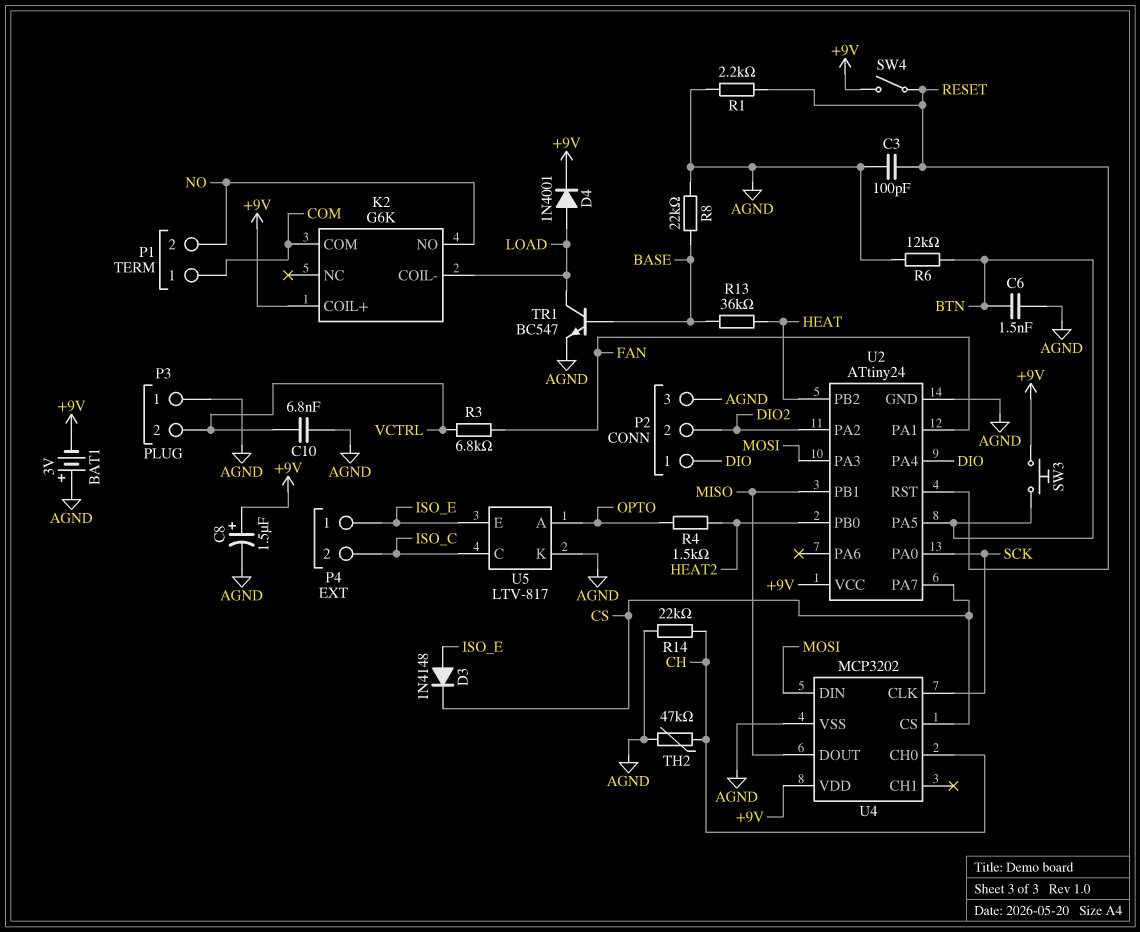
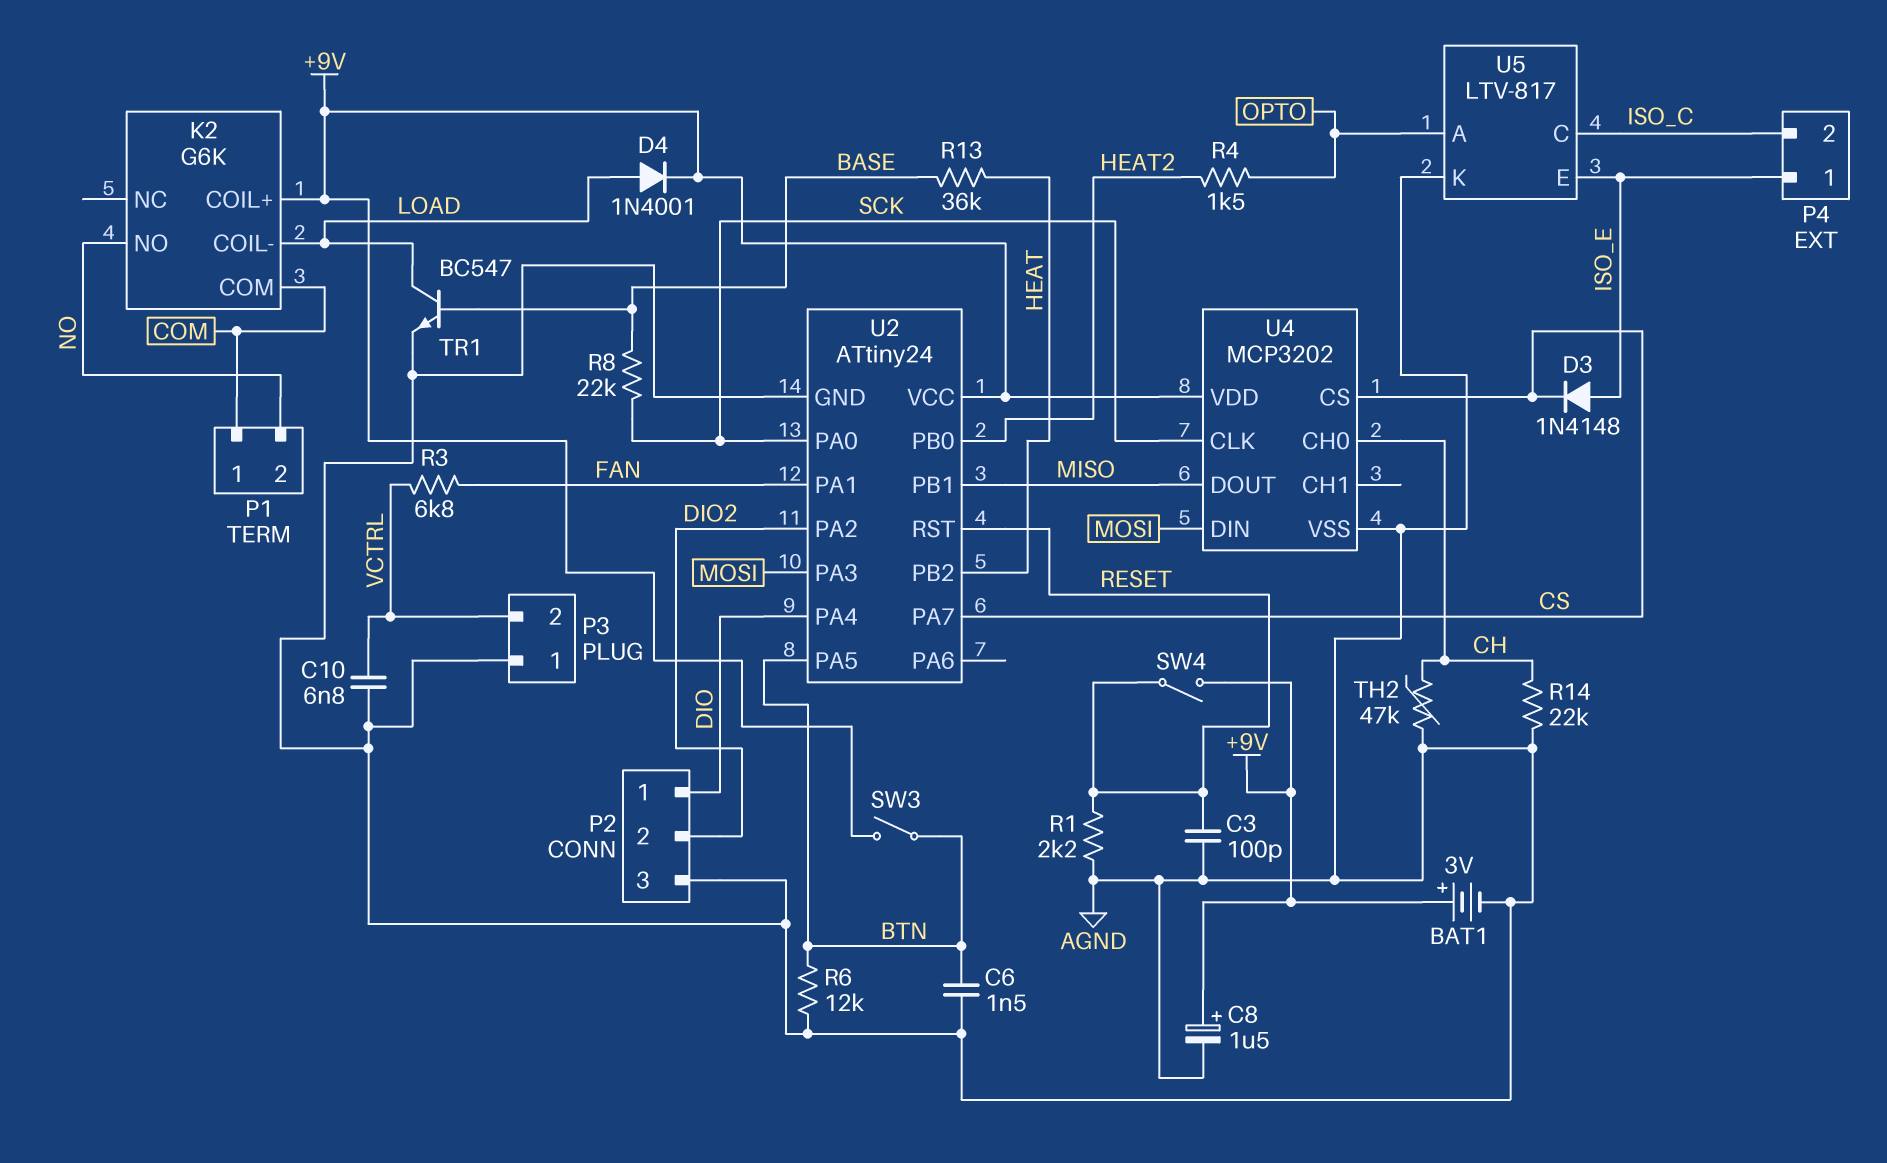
BAT1: 3V (plus AGND, minus +9V) -> 3V (plus +9V, minus AGND)
R8: 22k (AGND, BASE) -> 22k (BASE, SCK)
SW3: button (+9V, BTN) -> switch (+9V, BTN)

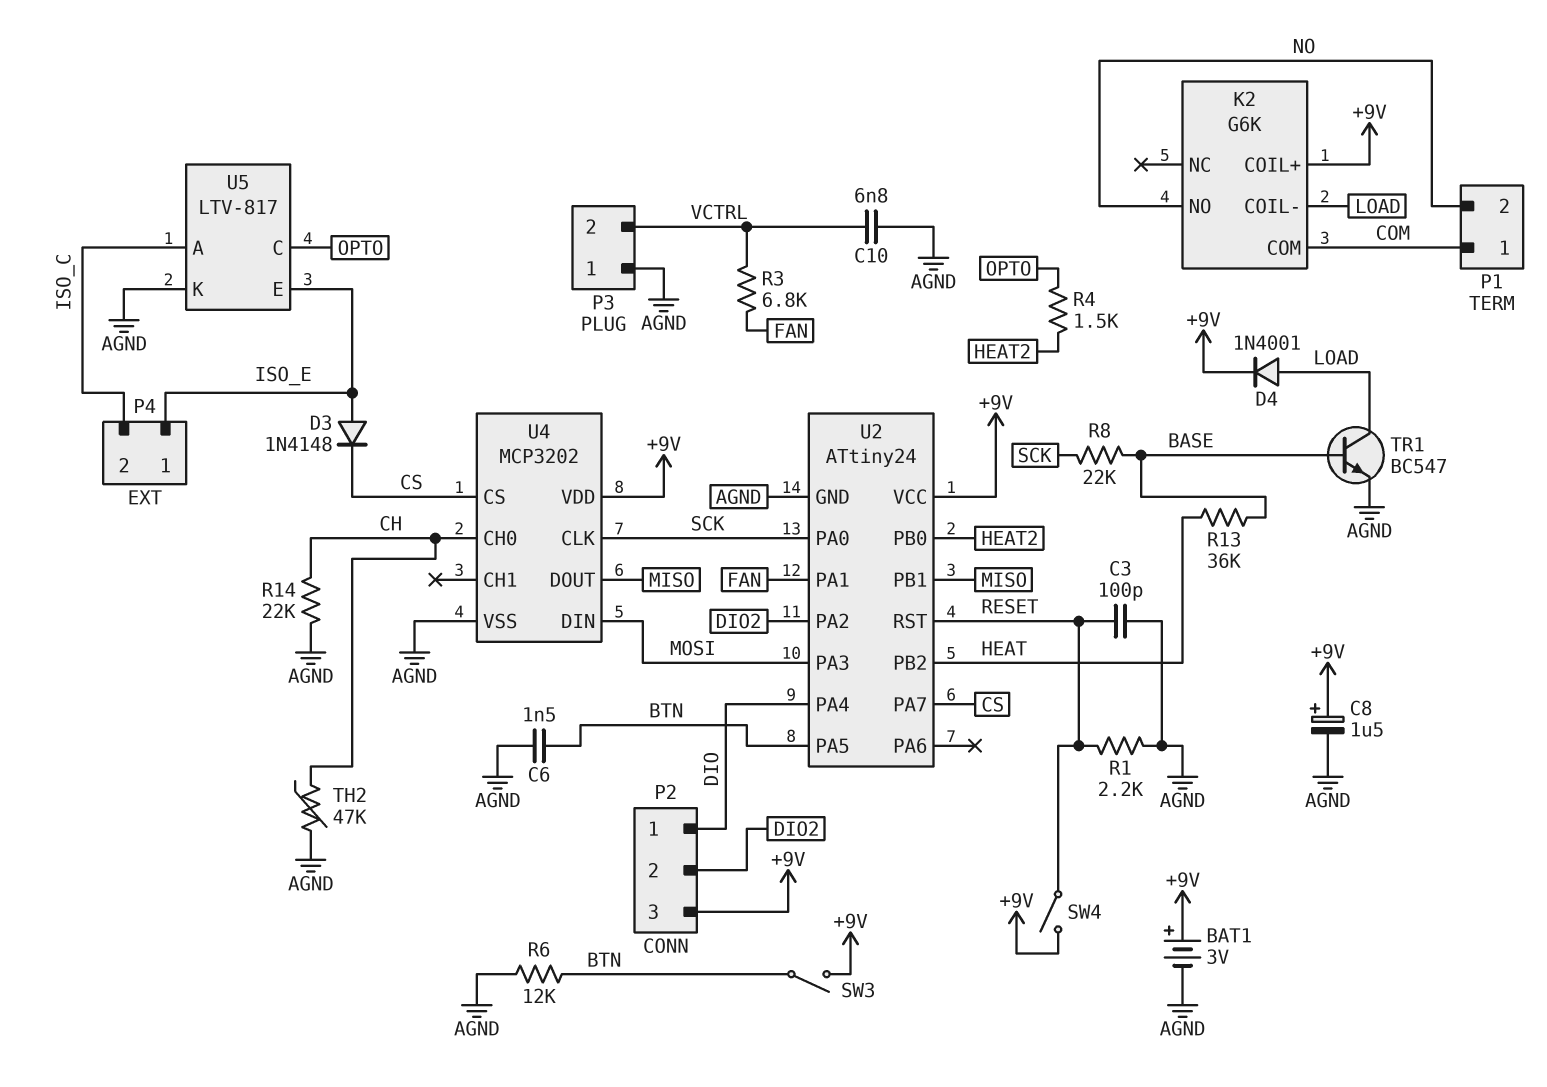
P2 pin 3: AGND -> +9V
U5 pin A: OPTO -> ISO_C
U5 pin C: ISO_C -> OPTO

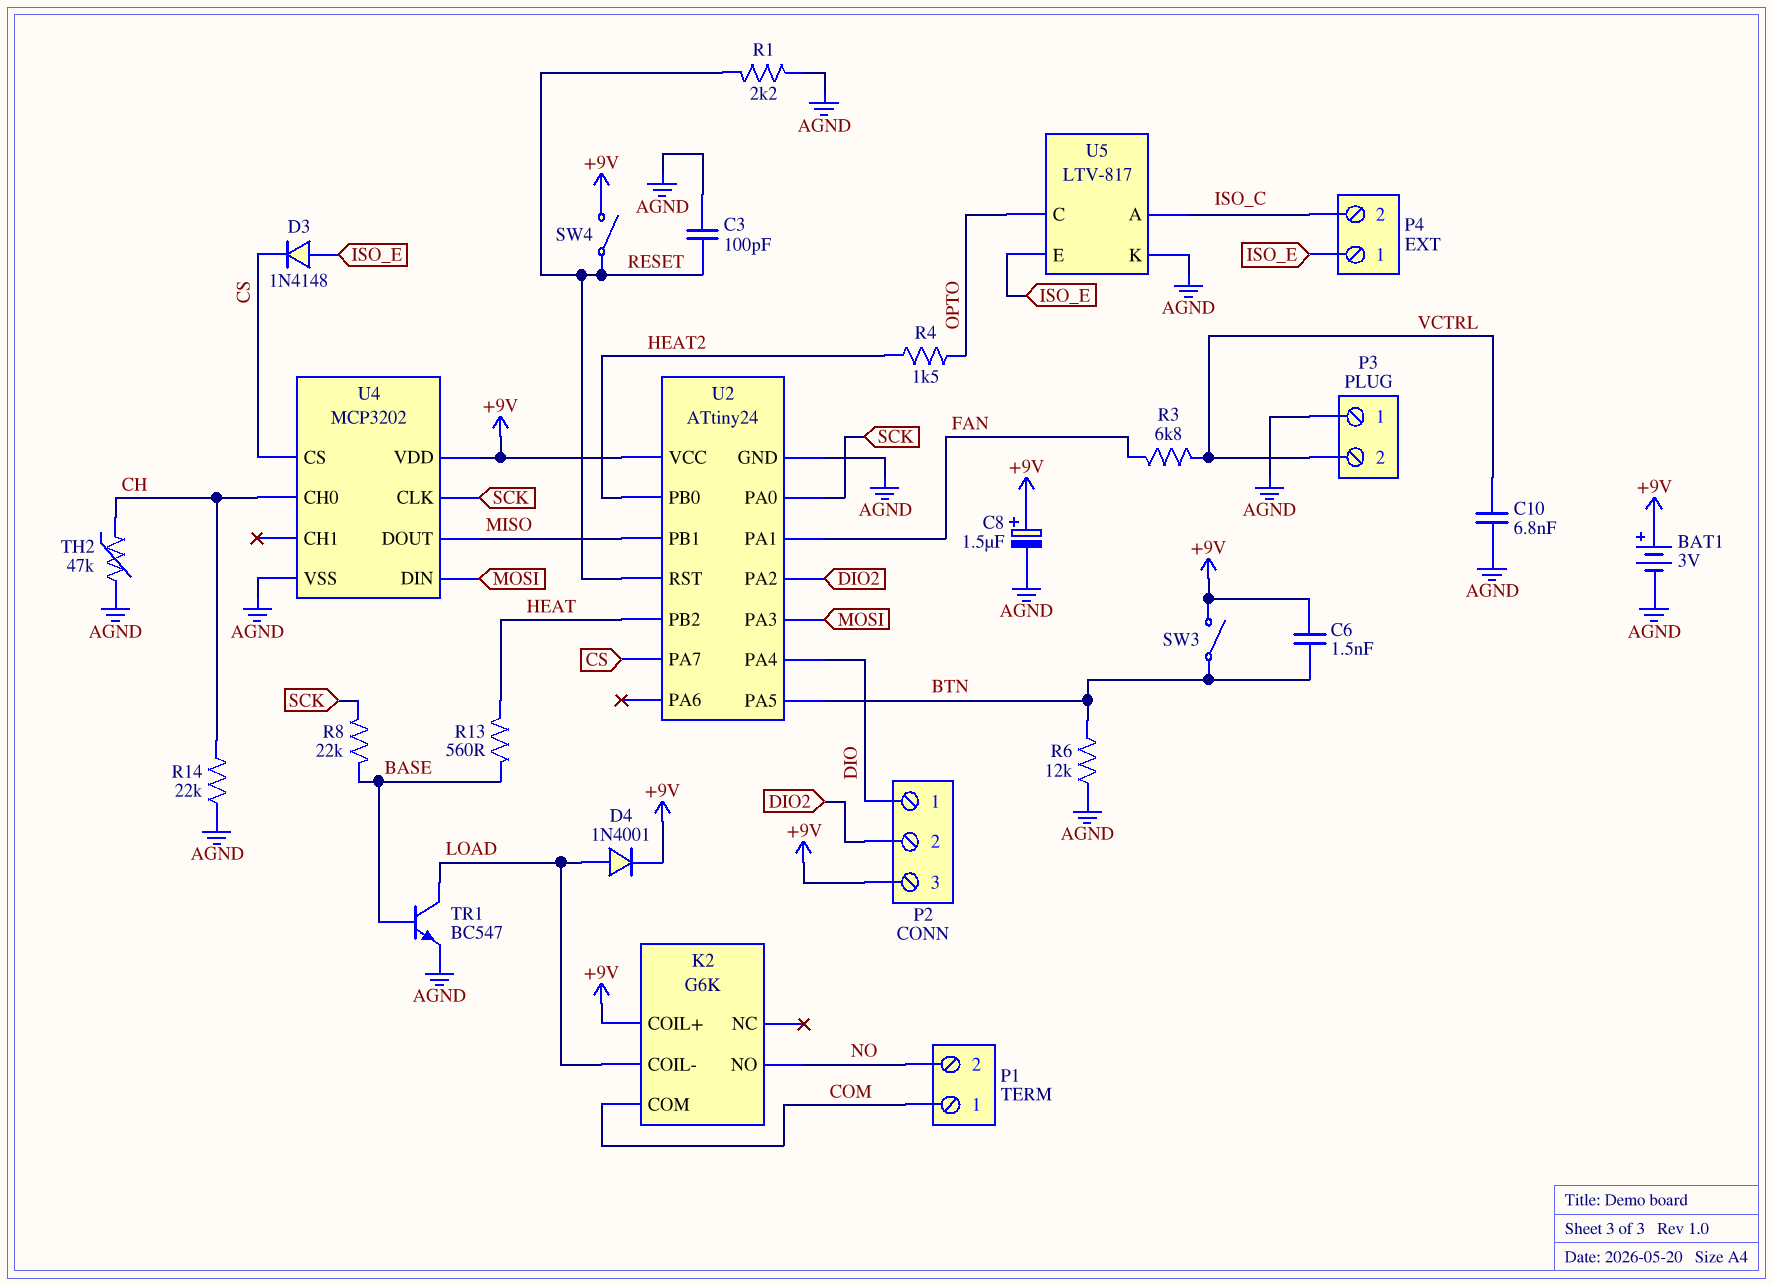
C6: 1.5nF (AGND, BTN) -> 1.5nF (+9V, BTN)
R13: 36k (BASE, HEAT) -> 560 (BASE, HEAT)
————
§ **EXERCISE GOAL**
The finished answer is an exact repetition of the listing, with every picture removed.

§ **ANSWER FOR THE TASK**
BAT1: 3V (plus AGND, minus +9V) -> 3V (plus +9V, minus AGND)
R8: 22k (AGND, BASE) -> 22k (BASE, SCK)
SW3: button (+9V, BTN) -> switch (+9V, BTN)

P2 pin 3: AGND -> +9V
U5 pin A: OPTO -> ISO_C
U5 pin C: ISO_C -> OPTO

C6: 1.5nF (AGND, BTN) -> 1.5nF (+9V, BTN)
R13: 36k (BASE, HEAT) -> 560 (BASE, HEAT)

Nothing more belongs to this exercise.